Multi-step shape changes
○ ○ ○ ○ ○

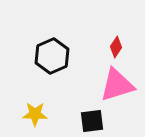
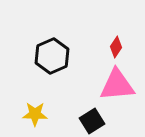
pink triangle: rotated 12 degrees clockwise
black square: rotated 25 degrees counterclockwise
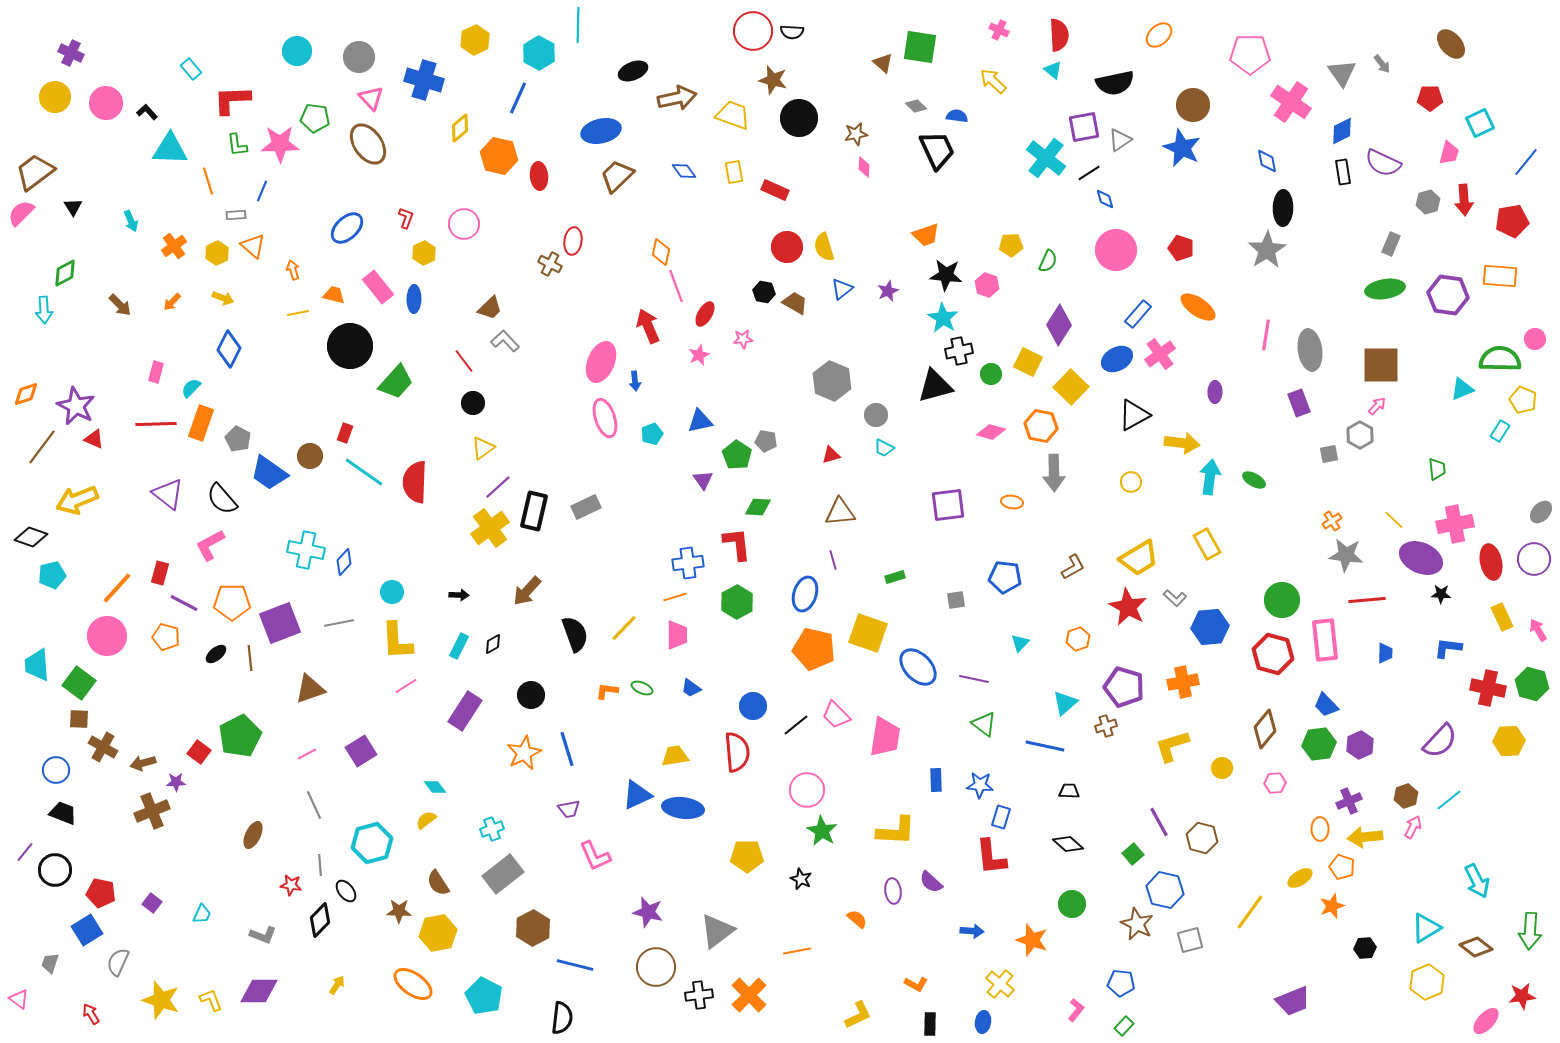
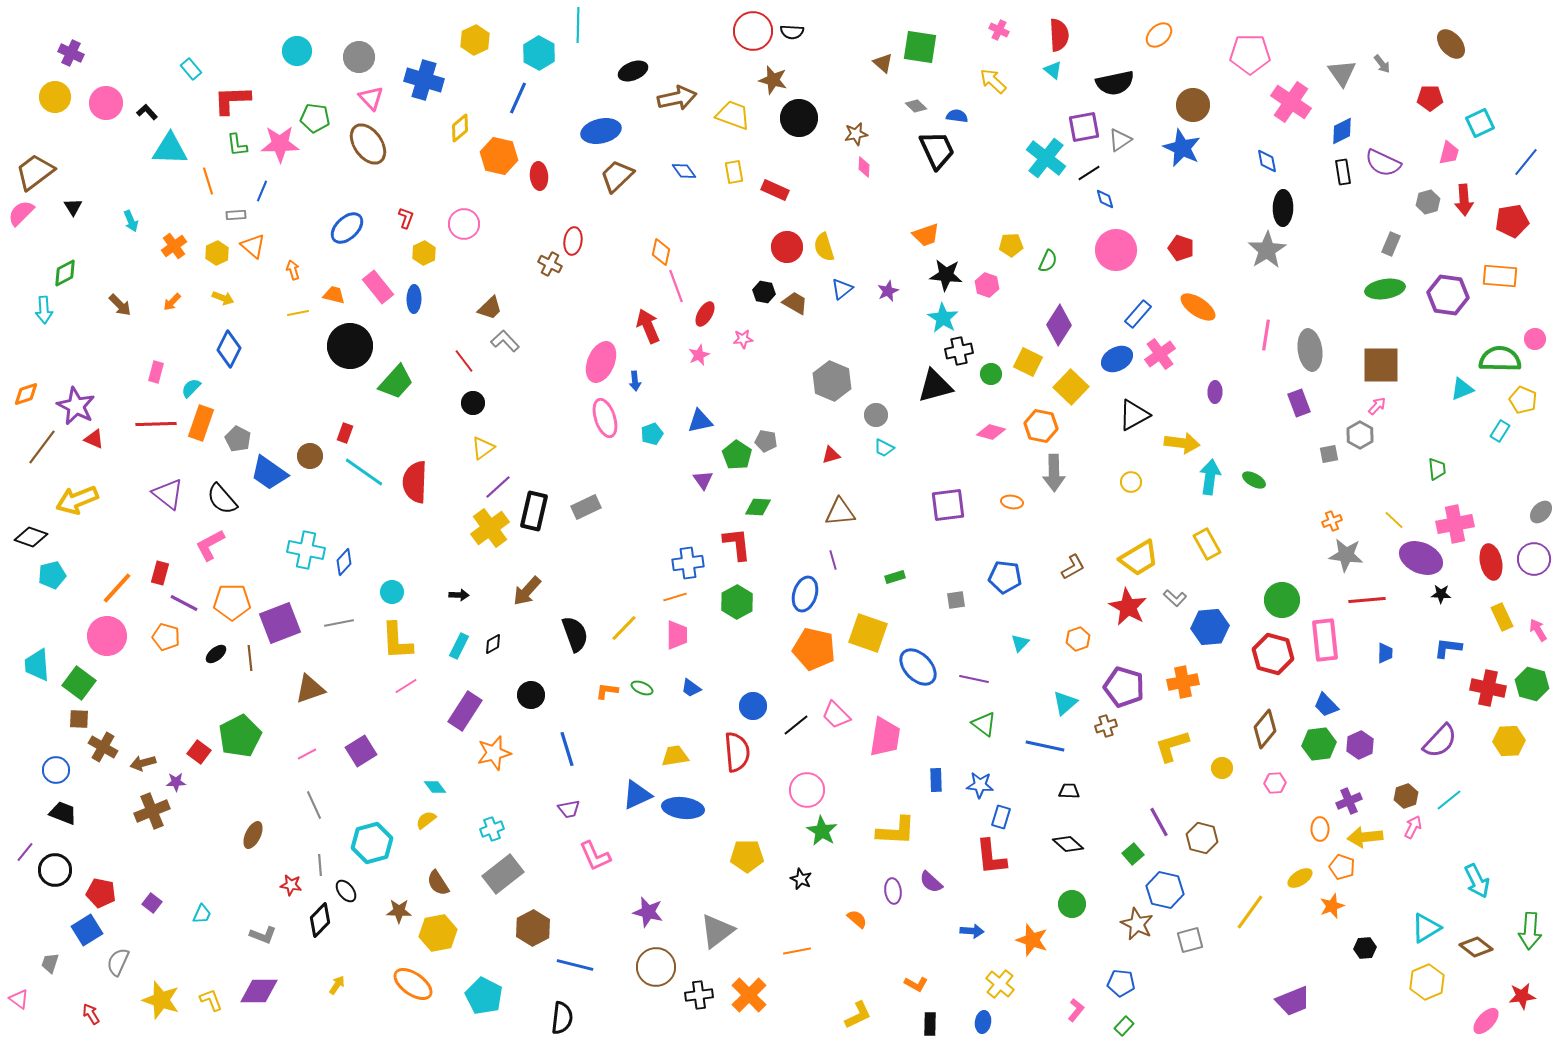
orange cross at (1332, 521): rotated 12 degrees clockwise
orange star at (524, 753): moved 30 px left; rotated 12 degrees clockwise
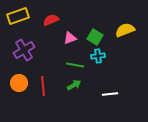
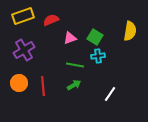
yellow rectangle: moved 5 px right
yellow semicircle: moved 5 px right, 1 px down; rotated 120 degrees clockwise
white line: rotated 49 degrees counterclockwise
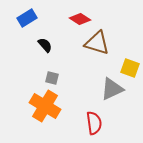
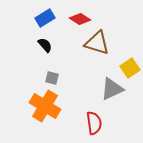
blue rectangle: moved 18 px right
yellow square: rotated 36 degrees clockwise
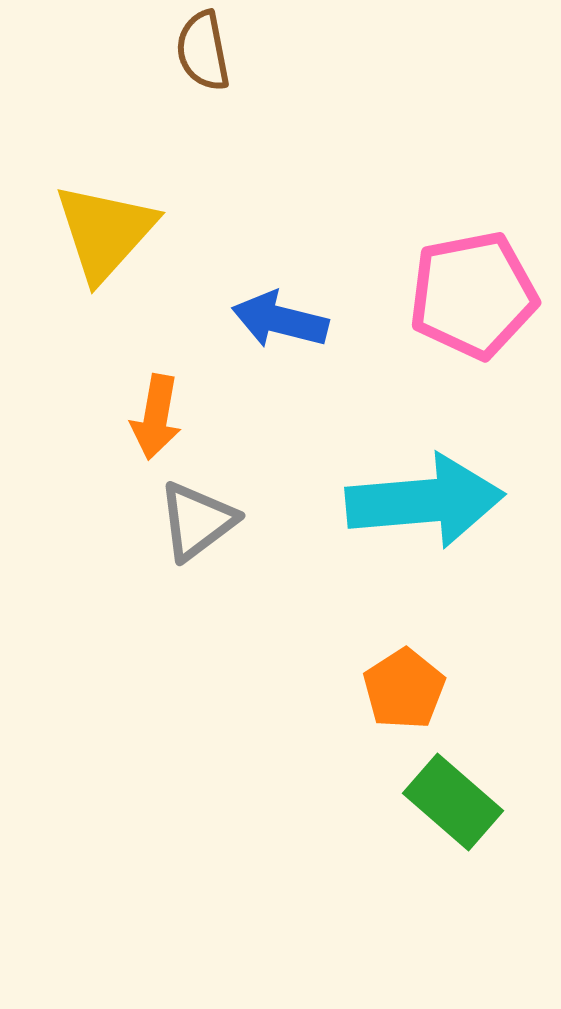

○ ○ ○ ○ ○

Retype only the lines above from the one with "orange cross at" through the last, both ends included, keeping every picture out of the copy.

▶ **Output below**:
orange cross at (1332, 521): rotated 12 degrees clockwise
orange star at (524, 753): moved 30 px left; rotated 12 degrees clockwise
yellow rectangle: moved 5 px right
yellow semicircle: moved 5 px right, 1 px down; rotated 120 degrees clockwise
white line: rotated 49 degrees counterclockwise
blue rectangle: moved 18 px right
yellow square: rotated 36 degrees clockwise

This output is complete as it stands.